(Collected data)

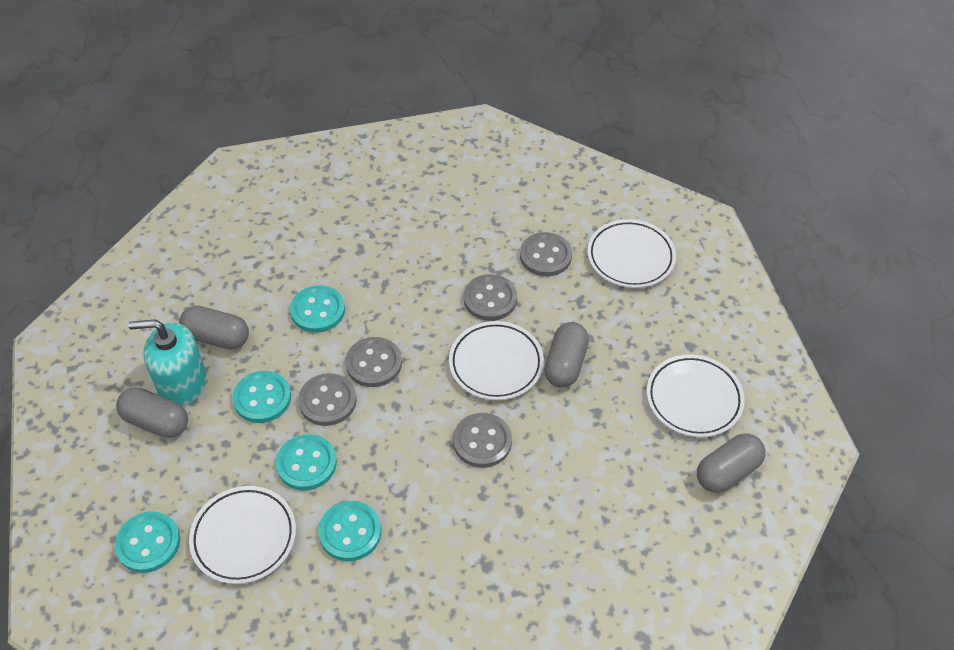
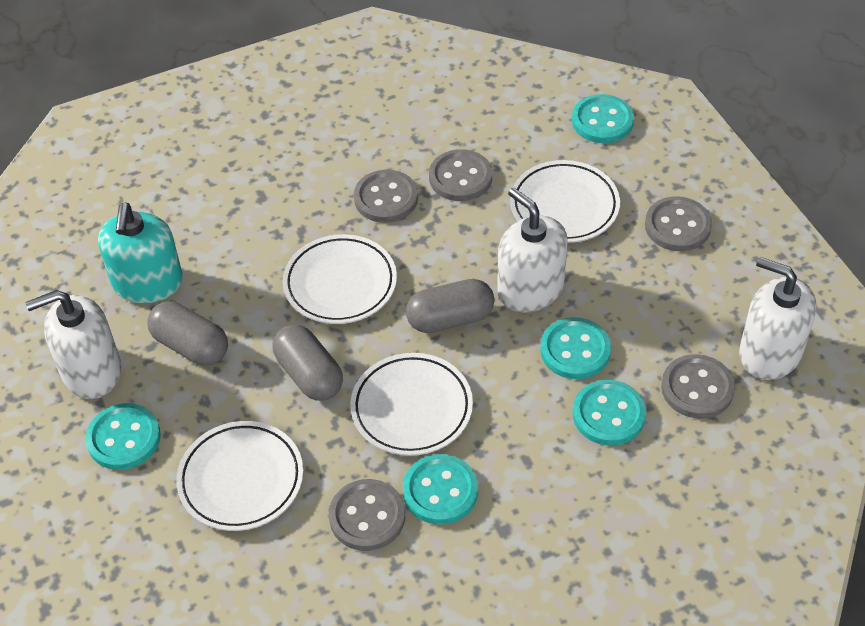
grey capsule: 4 -> 3
white soap dispenser: 0 -> 3

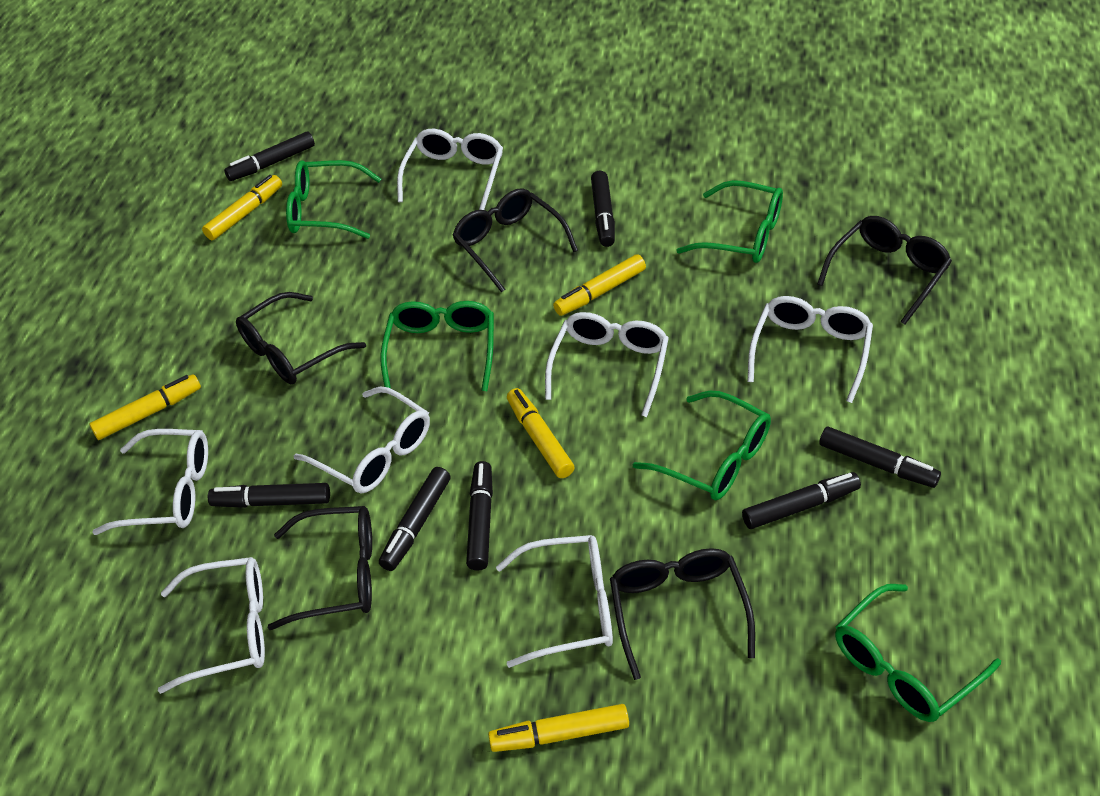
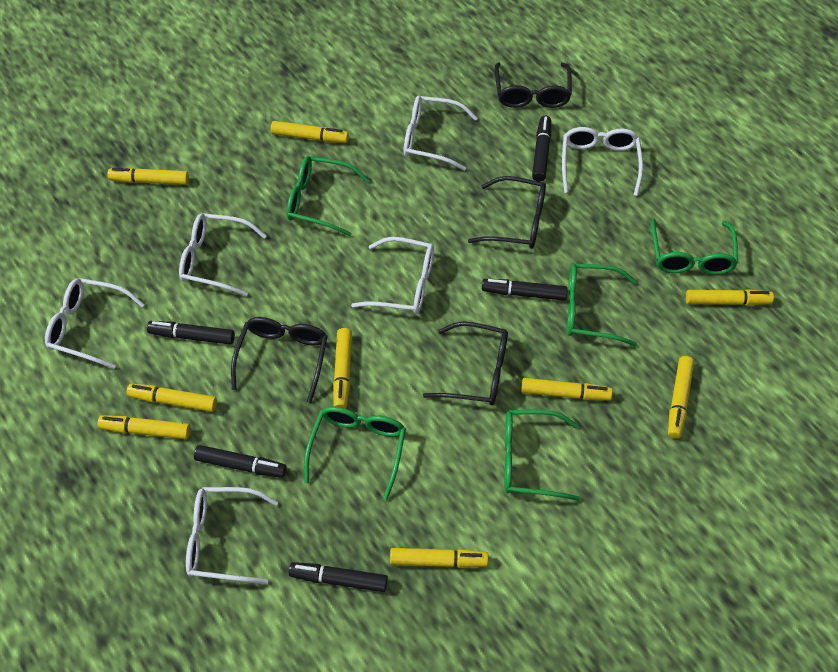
black glasses: 5 -> 4
black marker: 7 -> 5
white glasses: 7 -> 6
yellow marker: 5 -> 9

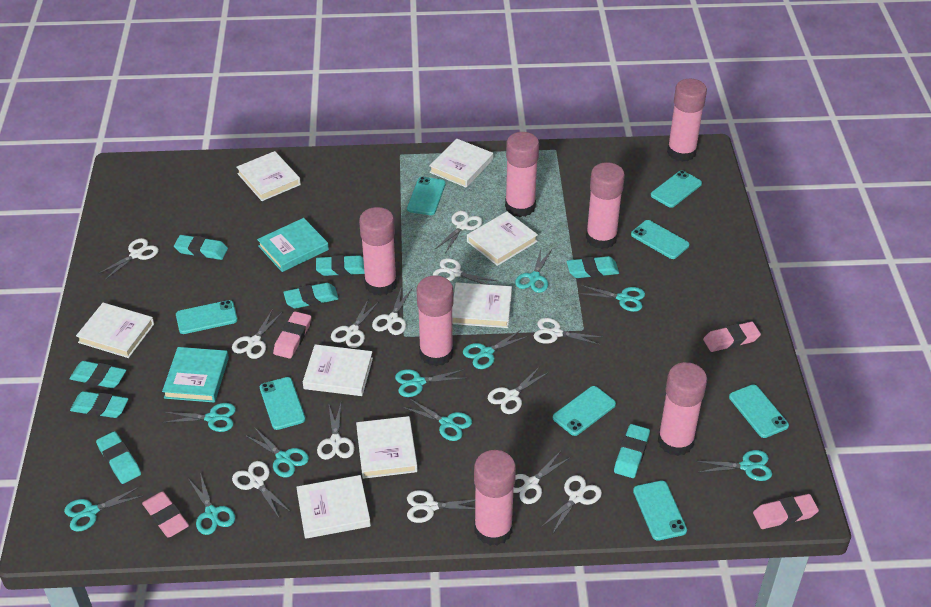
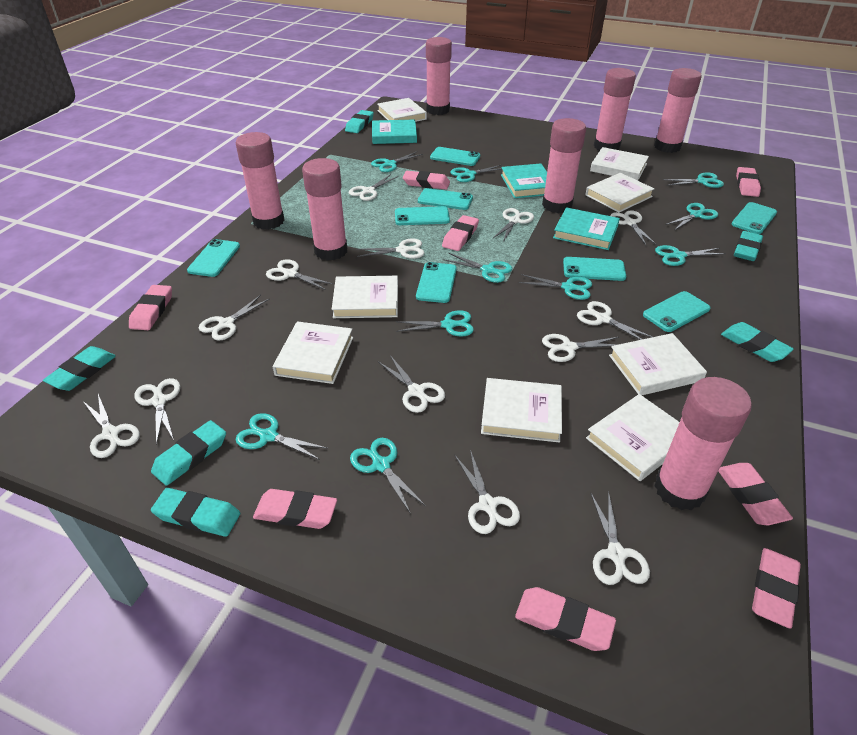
pink eraser: 4 -> 8
turquoise book: 2 -> 3
turquoise eraser: 8 -> 6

Instructions to follow: Exact copy, pictures excluded: print only the lines from the line containing "black marker: 7 -> 5" through the end of the records.

Answer below:
black marker: 7 -> 5
white glasses: 7 -> 6
yellow marker: 5 -> 9

pink eraser: 4 -> 8
turquoise book: 2 -> 3
turquoise eraser: 8 -> 6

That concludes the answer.